**About this exercise**
From the entries that follow, copy exactly the lines beginning at the line holding "none -> purple plate D5:I5 level 2" and continuing through the line holding "none -> purple brick F5:H5 level 3".

= = = = = = =

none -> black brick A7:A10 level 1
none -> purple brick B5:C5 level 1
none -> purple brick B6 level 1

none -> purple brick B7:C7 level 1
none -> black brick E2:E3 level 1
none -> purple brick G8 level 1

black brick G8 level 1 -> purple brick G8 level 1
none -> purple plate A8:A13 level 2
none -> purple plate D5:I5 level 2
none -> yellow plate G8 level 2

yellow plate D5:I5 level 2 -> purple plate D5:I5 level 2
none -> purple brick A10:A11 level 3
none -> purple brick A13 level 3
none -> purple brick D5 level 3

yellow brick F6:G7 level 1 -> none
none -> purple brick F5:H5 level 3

= = = = = = =

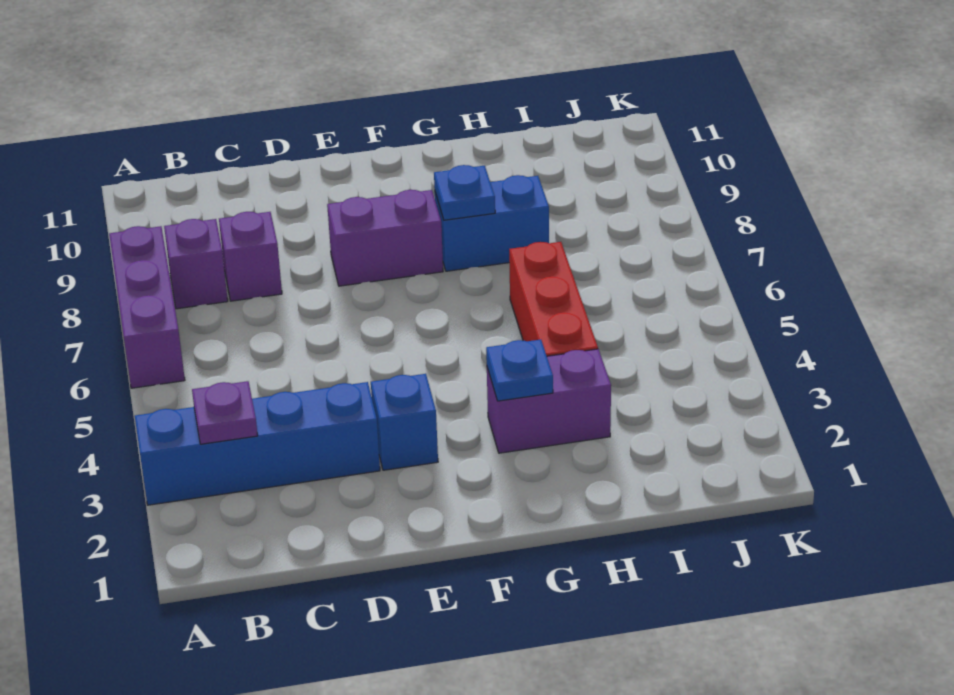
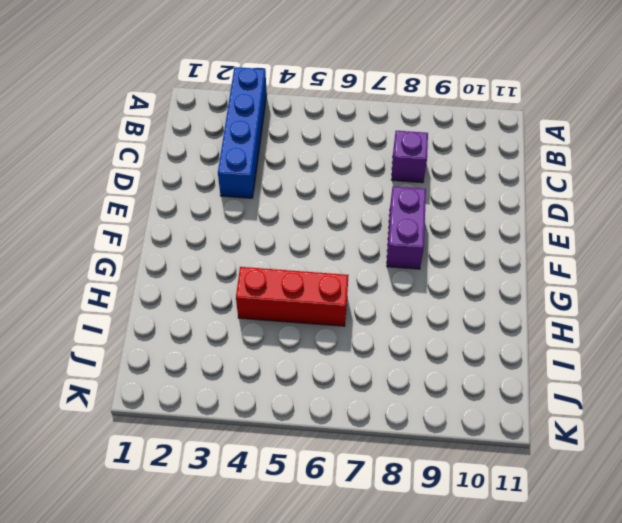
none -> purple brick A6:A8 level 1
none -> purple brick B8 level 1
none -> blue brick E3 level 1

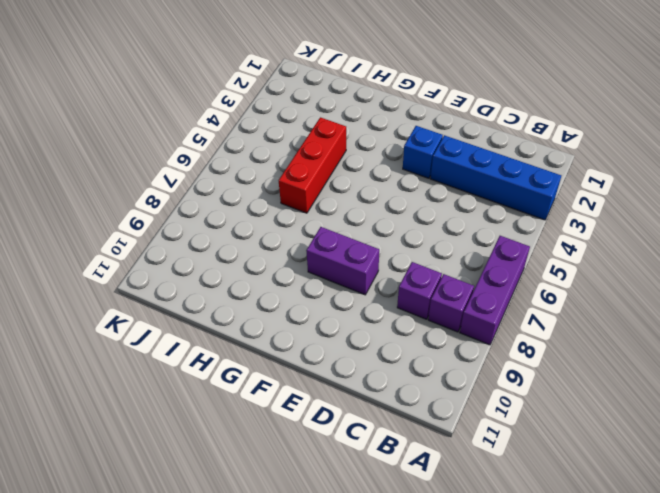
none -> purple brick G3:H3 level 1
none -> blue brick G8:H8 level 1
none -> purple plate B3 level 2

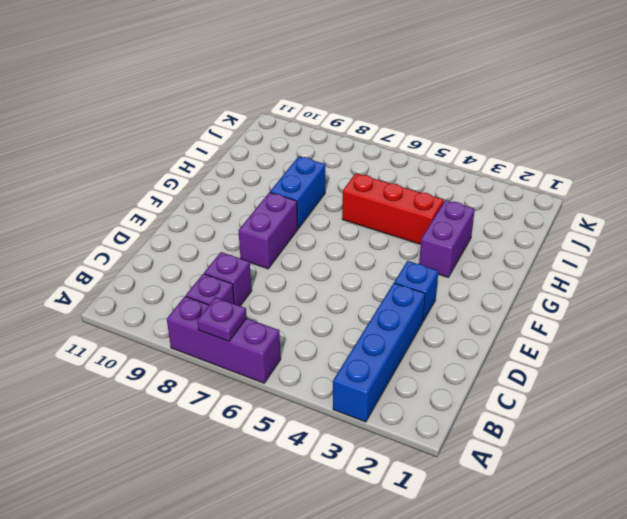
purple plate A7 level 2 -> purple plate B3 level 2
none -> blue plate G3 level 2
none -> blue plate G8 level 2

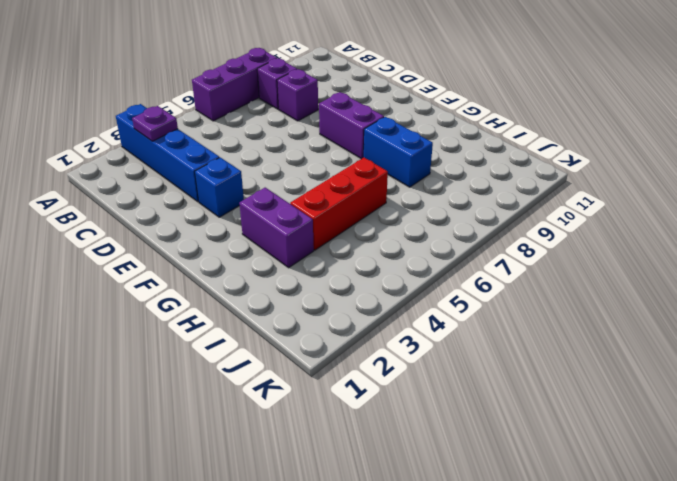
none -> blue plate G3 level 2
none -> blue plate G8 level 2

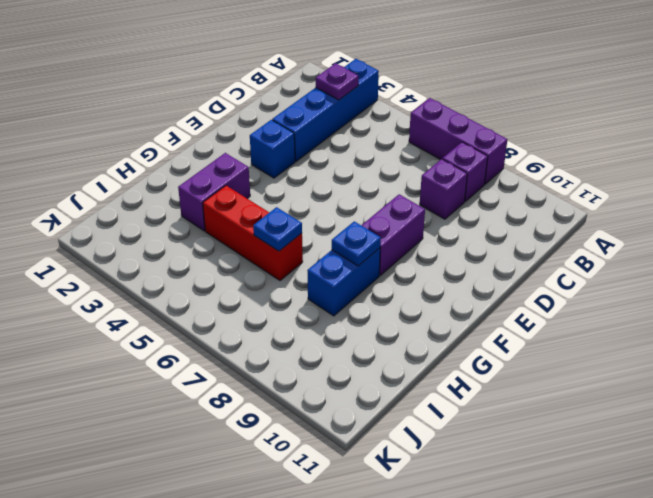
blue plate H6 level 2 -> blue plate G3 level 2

= = = = = = =

**Response area**
none -> purple plate D5:I5 level 2
none -> yellow plate G8 level 2

yellow plate D5:I5 level 2 -> purple plate D5:I5 level 2
none -> purple brick A10:A11 level 3
none -> purple brick A13 level 3
none -> purple brick D5 level 3

yellow brick F6:G7 level 1 -> none
none -> purple brick F5:H5 level 3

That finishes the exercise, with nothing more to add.